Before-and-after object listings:
==*==

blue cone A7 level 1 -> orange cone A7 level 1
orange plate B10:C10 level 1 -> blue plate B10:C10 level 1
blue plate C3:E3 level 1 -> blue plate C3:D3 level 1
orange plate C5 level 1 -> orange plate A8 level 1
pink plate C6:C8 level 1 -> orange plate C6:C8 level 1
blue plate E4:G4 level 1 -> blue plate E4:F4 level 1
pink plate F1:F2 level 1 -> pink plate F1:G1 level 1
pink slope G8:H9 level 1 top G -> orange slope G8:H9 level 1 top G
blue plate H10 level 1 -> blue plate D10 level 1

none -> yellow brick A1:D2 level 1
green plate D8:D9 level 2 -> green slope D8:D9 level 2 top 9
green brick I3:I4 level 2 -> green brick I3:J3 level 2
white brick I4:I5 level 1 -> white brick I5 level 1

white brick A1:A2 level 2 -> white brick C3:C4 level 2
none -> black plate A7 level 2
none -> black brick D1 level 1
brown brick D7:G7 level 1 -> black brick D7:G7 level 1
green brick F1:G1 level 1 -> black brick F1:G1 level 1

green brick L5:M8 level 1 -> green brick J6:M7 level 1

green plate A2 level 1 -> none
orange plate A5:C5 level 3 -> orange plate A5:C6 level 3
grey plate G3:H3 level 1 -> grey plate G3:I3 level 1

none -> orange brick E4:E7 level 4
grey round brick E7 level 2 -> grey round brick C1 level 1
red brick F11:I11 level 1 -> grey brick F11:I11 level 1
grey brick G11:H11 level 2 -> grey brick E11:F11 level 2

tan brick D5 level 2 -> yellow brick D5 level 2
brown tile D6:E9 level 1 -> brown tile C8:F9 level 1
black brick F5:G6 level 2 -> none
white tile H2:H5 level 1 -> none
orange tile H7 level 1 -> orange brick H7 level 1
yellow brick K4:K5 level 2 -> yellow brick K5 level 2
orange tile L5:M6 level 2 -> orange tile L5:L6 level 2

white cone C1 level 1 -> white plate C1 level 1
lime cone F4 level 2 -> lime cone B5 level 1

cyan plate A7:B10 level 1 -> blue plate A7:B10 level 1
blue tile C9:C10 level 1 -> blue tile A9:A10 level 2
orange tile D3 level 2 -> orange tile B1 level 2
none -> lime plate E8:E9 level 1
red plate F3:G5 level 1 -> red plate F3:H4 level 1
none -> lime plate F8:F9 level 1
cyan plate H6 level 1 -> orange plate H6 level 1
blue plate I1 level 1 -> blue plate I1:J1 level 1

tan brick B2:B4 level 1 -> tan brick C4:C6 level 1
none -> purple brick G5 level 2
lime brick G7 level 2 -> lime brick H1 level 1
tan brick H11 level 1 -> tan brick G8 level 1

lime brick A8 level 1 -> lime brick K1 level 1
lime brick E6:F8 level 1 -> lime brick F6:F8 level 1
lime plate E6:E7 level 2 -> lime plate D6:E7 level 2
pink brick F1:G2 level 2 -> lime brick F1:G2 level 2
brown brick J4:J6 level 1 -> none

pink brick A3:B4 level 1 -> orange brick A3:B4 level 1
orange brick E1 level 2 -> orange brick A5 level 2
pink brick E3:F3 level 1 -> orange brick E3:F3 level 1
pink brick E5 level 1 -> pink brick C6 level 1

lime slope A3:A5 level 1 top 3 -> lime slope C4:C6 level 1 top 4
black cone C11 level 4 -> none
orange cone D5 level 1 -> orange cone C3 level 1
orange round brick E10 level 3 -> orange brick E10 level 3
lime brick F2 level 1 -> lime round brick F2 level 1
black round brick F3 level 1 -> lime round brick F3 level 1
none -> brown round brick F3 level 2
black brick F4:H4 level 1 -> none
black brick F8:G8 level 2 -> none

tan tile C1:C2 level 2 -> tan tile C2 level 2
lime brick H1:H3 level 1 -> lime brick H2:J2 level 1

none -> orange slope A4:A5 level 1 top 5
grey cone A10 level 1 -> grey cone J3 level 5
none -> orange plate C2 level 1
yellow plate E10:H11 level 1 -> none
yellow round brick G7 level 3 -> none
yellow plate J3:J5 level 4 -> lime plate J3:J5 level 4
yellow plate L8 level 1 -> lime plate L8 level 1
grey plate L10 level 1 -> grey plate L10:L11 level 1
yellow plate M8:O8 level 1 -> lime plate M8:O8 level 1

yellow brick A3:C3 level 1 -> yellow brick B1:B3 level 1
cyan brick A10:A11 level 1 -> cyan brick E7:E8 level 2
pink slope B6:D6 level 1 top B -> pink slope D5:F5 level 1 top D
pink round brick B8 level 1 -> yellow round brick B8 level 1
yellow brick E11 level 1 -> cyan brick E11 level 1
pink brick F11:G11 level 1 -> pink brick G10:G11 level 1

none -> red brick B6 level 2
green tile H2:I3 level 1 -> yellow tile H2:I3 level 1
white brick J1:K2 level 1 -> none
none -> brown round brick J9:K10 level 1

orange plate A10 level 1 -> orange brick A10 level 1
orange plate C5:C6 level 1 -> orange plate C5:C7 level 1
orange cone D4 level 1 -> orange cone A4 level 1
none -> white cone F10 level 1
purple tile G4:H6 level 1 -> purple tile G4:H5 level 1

==*==

• [Assignment] Above are some lines. Repeat exactly, and only, those from the line that has "white brick A1:A2" through the line that has "grey round brick E7".

• [Written response]
white brick A1:A2 level 2 -> white brick C3:C4 level 2
none -> black plate A7 level 2
none -> black brick D1 level 1
brown brick D7:G7 level 1 -> black brick D7:G7 level 1
green brick F1:G1 level 1 -> black brick F1:G1 level 1

green brick L5:M8 level 1 -> green brick J6:M7 level 1

green plate A2 level 1 -> none
orange plate A5:C5 level 3 -> orange plate A5:C6 level 3
grey plate G3:H3 level 1 -> grey plate G3:I3 level 1

none -> orange brick E4:E7 level 4
grey round brick E7 level 2 -> grey round brick C1 level 1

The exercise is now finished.